*** Available data

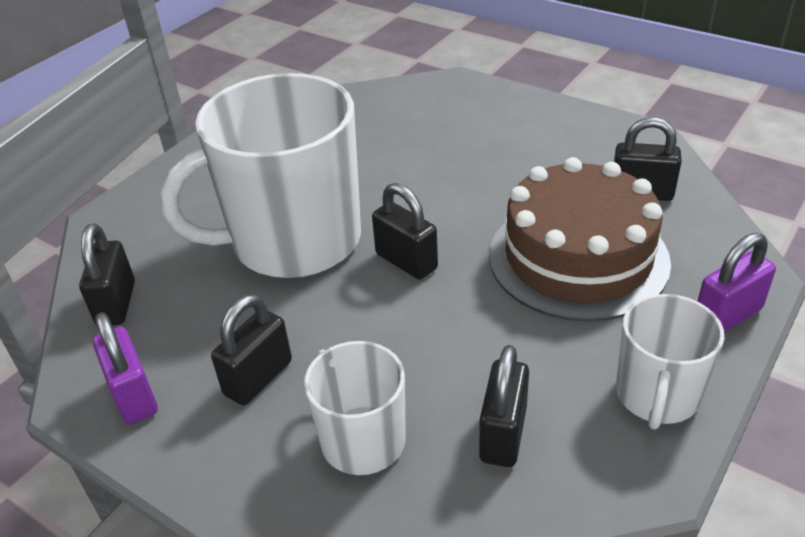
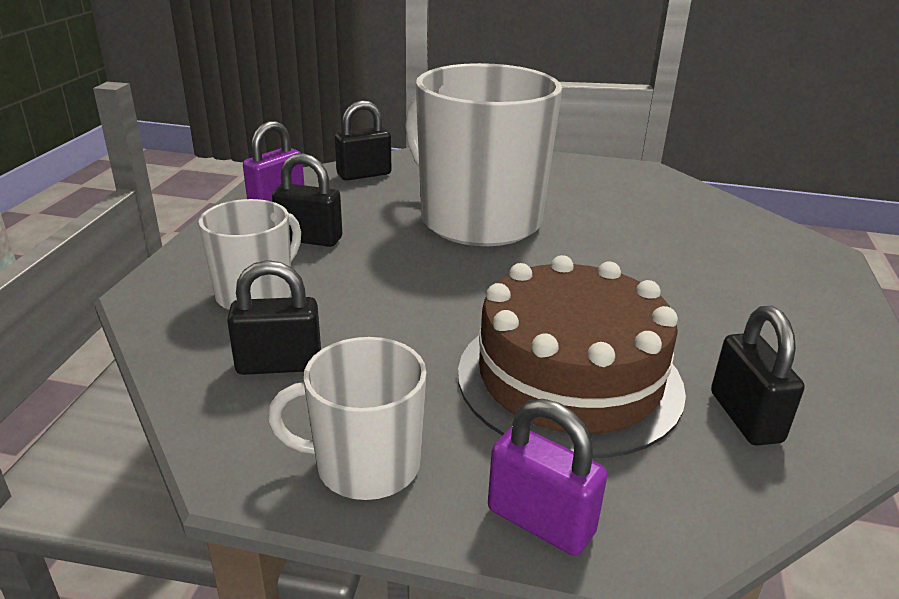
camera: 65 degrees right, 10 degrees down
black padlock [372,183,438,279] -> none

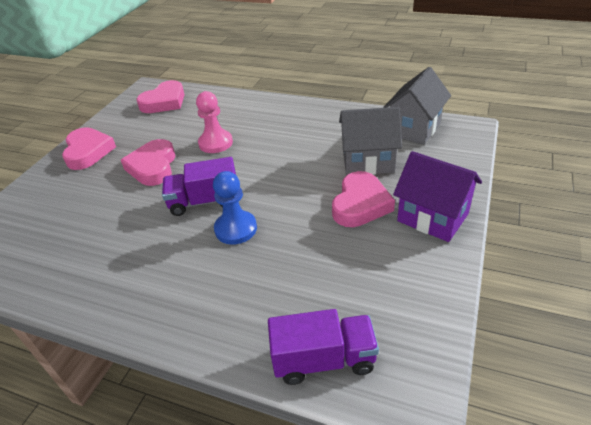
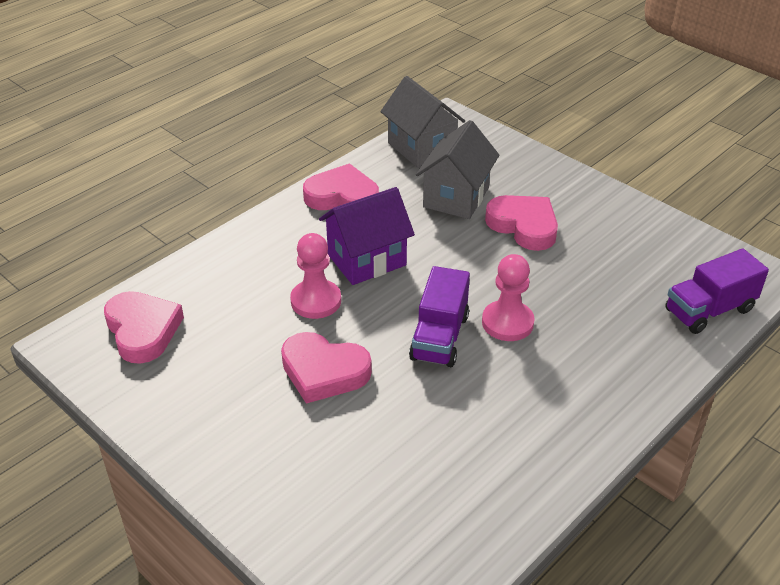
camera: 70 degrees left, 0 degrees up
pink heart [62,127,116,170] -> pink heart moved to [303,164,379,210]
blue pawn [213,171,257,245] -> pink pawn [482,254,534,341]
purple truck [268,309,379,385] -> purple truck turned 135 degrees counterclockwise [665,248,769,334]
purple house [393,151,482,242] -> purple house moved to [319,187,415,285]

******

Leaving out the images, repeat the listing above exactly.

camera: 65 degrees right, 10 degrees down
black padlock [372,183,438,279] -> none

camera: 70 degrees left, 0 degrees up
pink heart [62,127,116,170] -> pink heart moved to [303,164,379,210]
blue pawn [213,171,257,245] -> pink pawn [482,254,534,341]
purple truck [268,309,379,385] -> purple truck turned 135 degrees counterclockwise [665,248,769,334]
purple house [393,151,482,242] -> purple house moved to [319,187,415,285]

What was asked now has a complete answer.